◆ **Your objective**
In the data below, which lines contain "cone"? List them by copying each one.

◆ **Data under study**
BEGIN

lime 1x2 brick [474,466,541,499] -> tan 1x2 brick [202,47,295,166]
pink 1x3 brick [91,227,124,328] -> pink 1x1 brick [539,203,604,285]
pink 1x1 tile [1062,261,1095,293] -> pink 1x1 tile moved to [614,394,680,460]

END
BEGIN

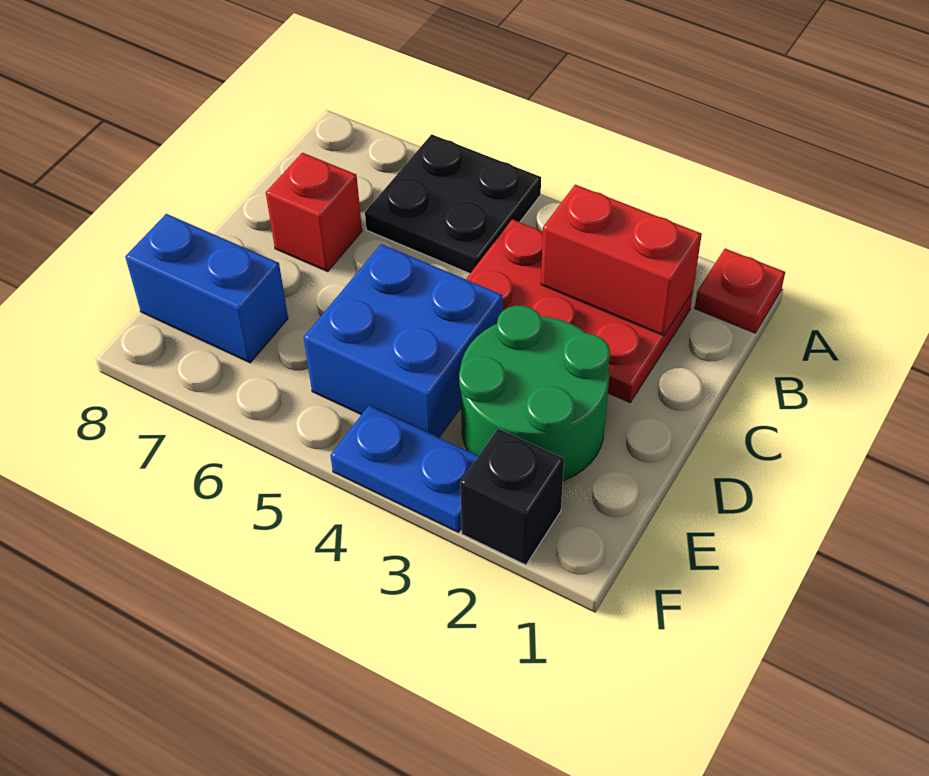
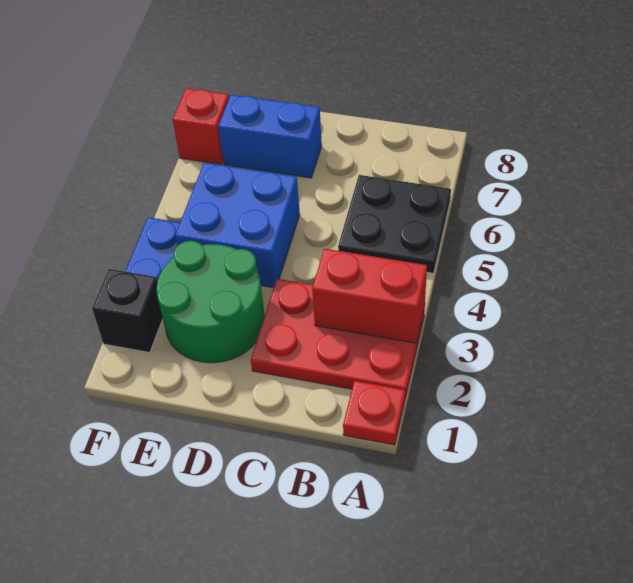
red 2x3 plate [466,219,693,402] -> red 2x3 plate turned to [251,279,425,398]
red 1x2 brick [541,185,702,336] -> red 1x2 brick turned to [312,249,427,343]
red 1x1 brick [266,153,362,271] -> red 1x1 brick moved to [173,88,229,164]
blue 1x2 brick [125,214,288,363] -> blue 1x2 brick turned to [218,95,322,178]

END
BEGIN

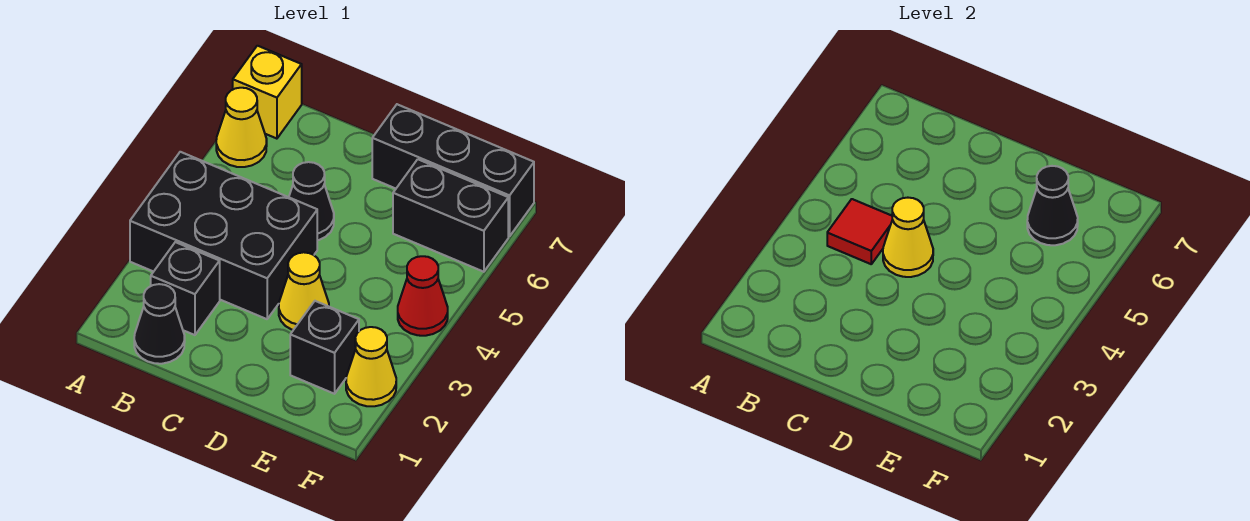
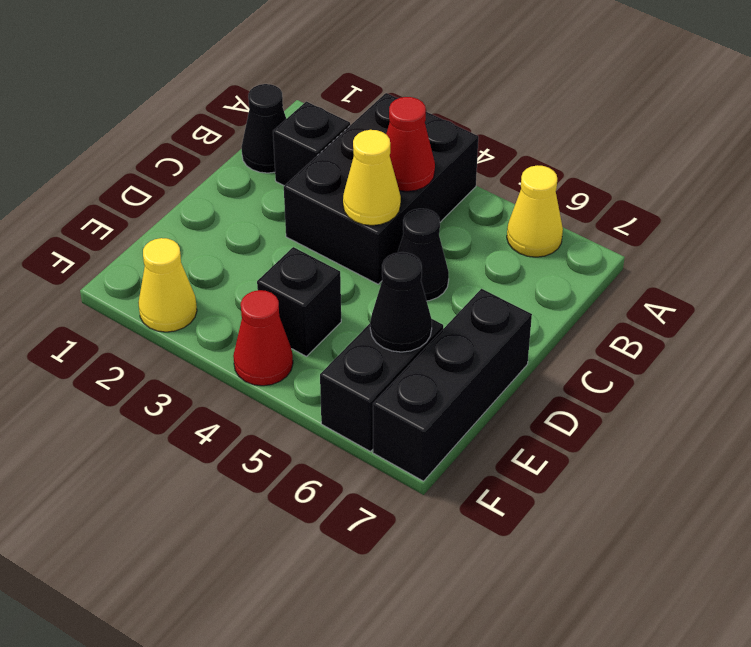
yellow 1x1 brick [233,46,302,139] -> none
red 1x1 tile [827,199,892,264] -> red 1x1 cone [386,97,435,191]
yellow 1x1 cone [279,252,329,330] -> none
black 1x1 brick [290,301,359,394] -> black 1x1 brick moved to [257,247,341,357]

END

◆ **Task result**
red 1x1 tile [827,199,892,264] -> red 1x1 cone [386,97,435,191]
yellow 1x1 cone [279,252,329,330] -> none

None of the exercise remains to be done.